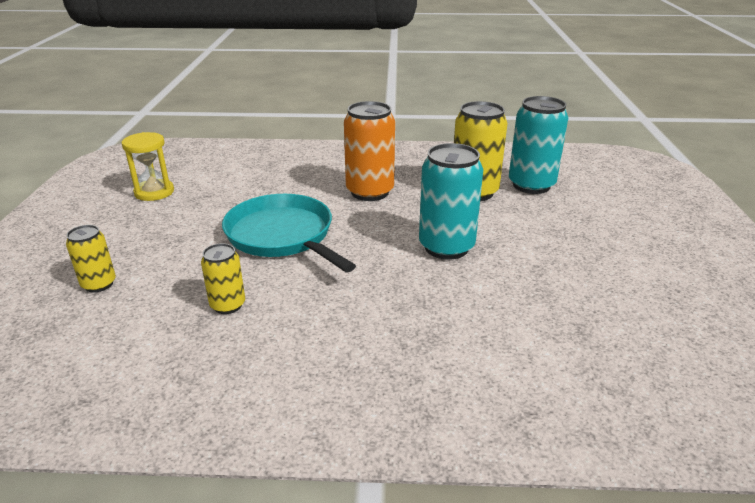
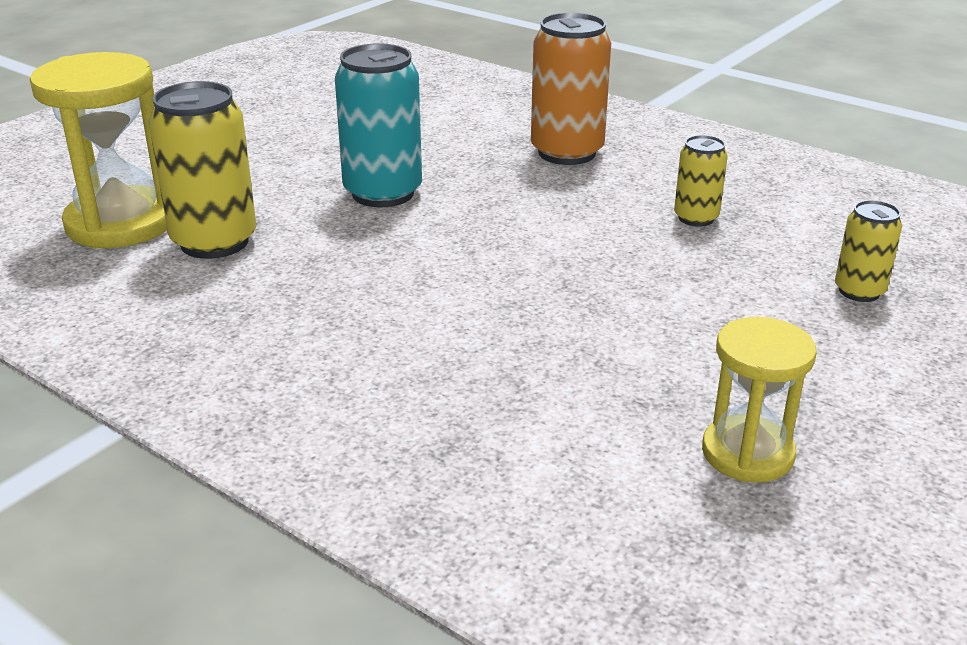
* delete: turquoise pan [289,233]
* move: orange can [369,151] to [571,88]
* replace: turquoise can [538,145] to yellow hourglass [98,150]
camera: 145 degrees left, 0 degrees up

==

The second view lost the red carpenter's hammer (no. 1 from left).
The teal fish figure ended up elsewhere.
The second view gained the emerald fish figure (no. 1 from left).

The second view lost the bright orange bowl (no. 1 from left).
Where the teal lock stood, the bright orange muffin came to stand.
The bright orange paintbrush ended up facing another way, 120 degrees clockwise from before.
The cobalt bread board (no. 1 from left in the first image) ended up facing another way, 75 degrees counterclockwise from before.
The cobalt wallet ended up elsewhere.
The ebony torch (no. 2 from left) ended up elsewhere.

Exercise prompt >>
After locating the line with "The second view lost the red" above, return that line and every later line through the one with "The teal fish figure ended up elsewhere.", word for word and with nothing else.

Result of this exercise >>
The second view lost the red carpenter's hammer (no. 1 from left).
The teal fish figure ended up elsewhere.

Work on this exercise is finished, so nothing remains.